- [Instructions to follow]
Every entry is to be reproduced word for word, but the images are not.

• • • • •

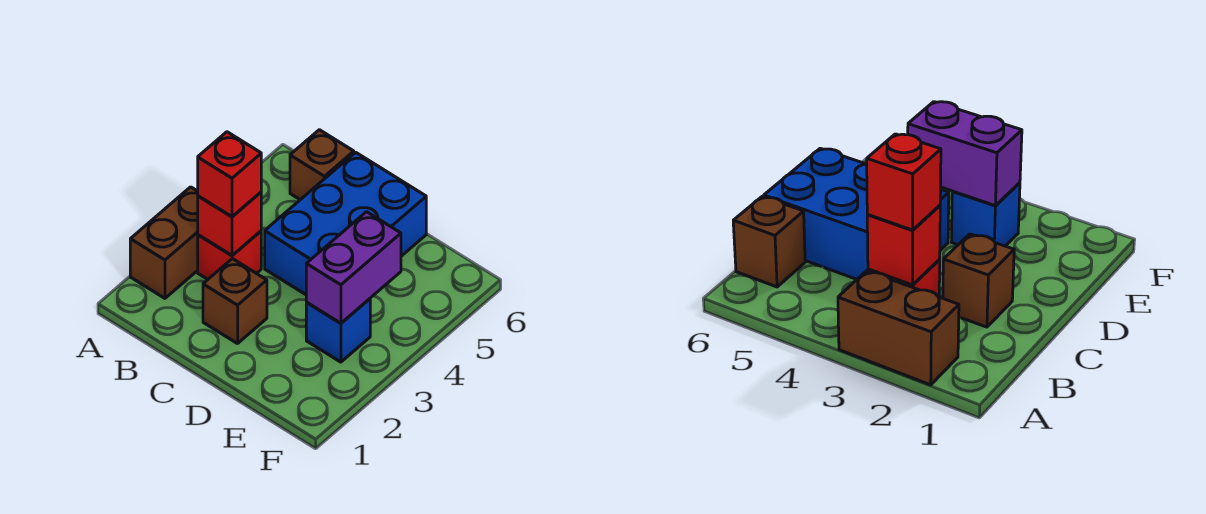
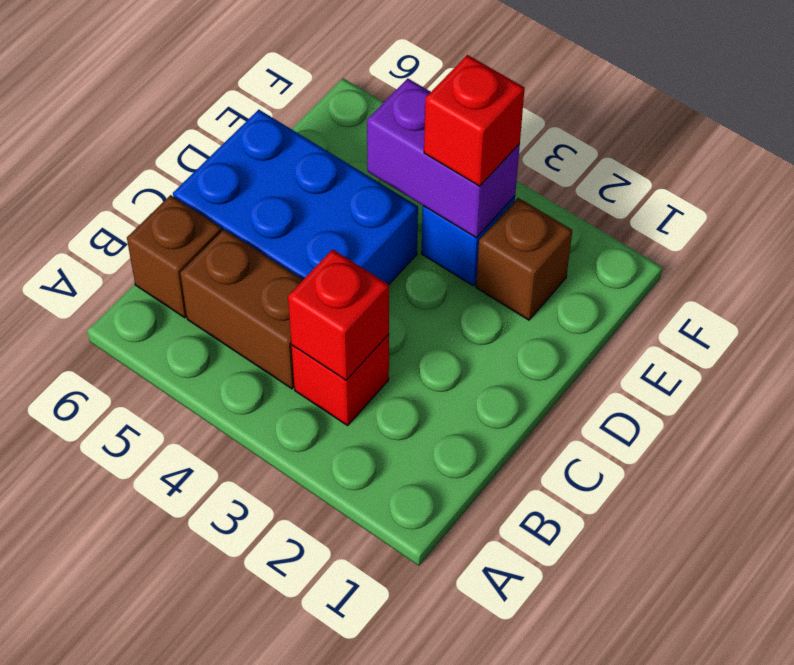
brown 1x2 brick [130,187,198,298] -> brown 1x2 brick moved to [180,229,303,389]
red 1x1 brick [198,132,261,217] -> red 1x1 brick moved to [424,55,525,186]
brown 1x1 brick [203,259,267,344] -> brown 1x1 brick moved to [476,198,572,320]

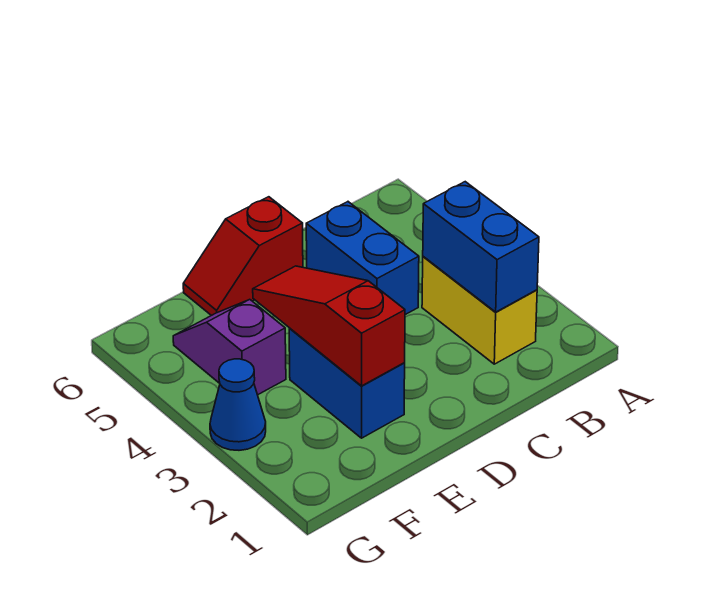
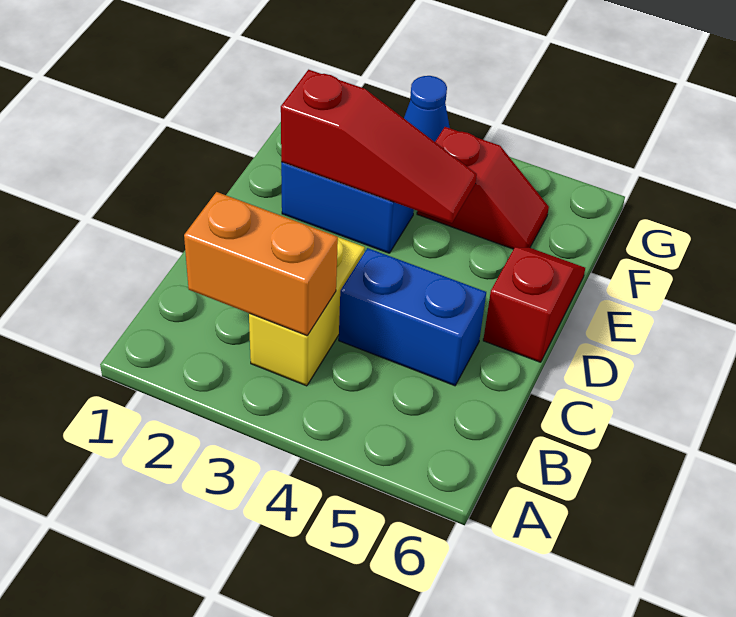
yellow 1x2 brick [422,257,537,364] -> yellow 1x2 brick turned to [249,237,365,386]
blue 1x2 brick [423,182,539,312] -> orange 1x2 brick [184,192,338,336]
purple 1x2 slope [173,299,286,395] -> red 1x2 slope [417,127,549,249]

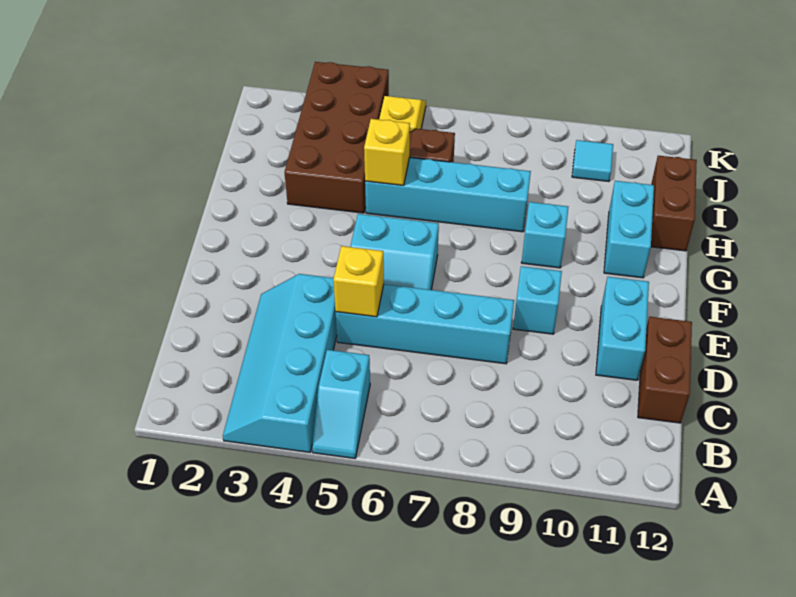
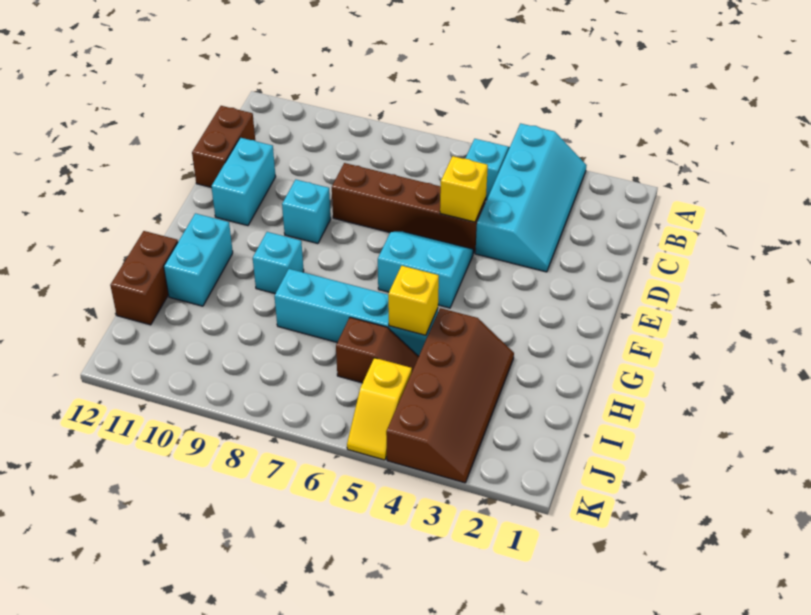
cyan 1x4 brick [335,284,514,364] -> brown 1x4 brick [332,163,486,253]
brown 2x4 brick [284,62,389,213] -> brown 2x4 slope [386,308,514,483]
cyan 1x1 tile [572,140,613,181] -> none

• • • • •

- [Task answer]
brown 1x2 brick [130,187,198,298] -> brown 1x2 brick moved to [180,229,303,389]
red 1x1 brick [198,132,261,217] -> red 1x1 brick moved to [424,55,525,186]
brown 1x1 brick [203,259,267,344] -> brown 1x1 brick moved to [476,198,572,320]

yellow 1x2 brick [422,257,537,364] -> yellow 1x2 brick turned to [249,237,365,386]
blue 1x2 brick [423,182,539,312] -> orange 1x2 brick [184,192,338,336]
purple 1x2 slope [173,299,286,395] -> red 1x2 slope [417,127,549,249]

cyan 1x4 brick [335,284,514,364] -> brown 1x4 brick [332,163,486,253]
brown 2x4 brick [284,62,389,213] -> brown 2x4 slope [386,308,514,483]
cyan 1x1 tile [572,140,613,181] -> none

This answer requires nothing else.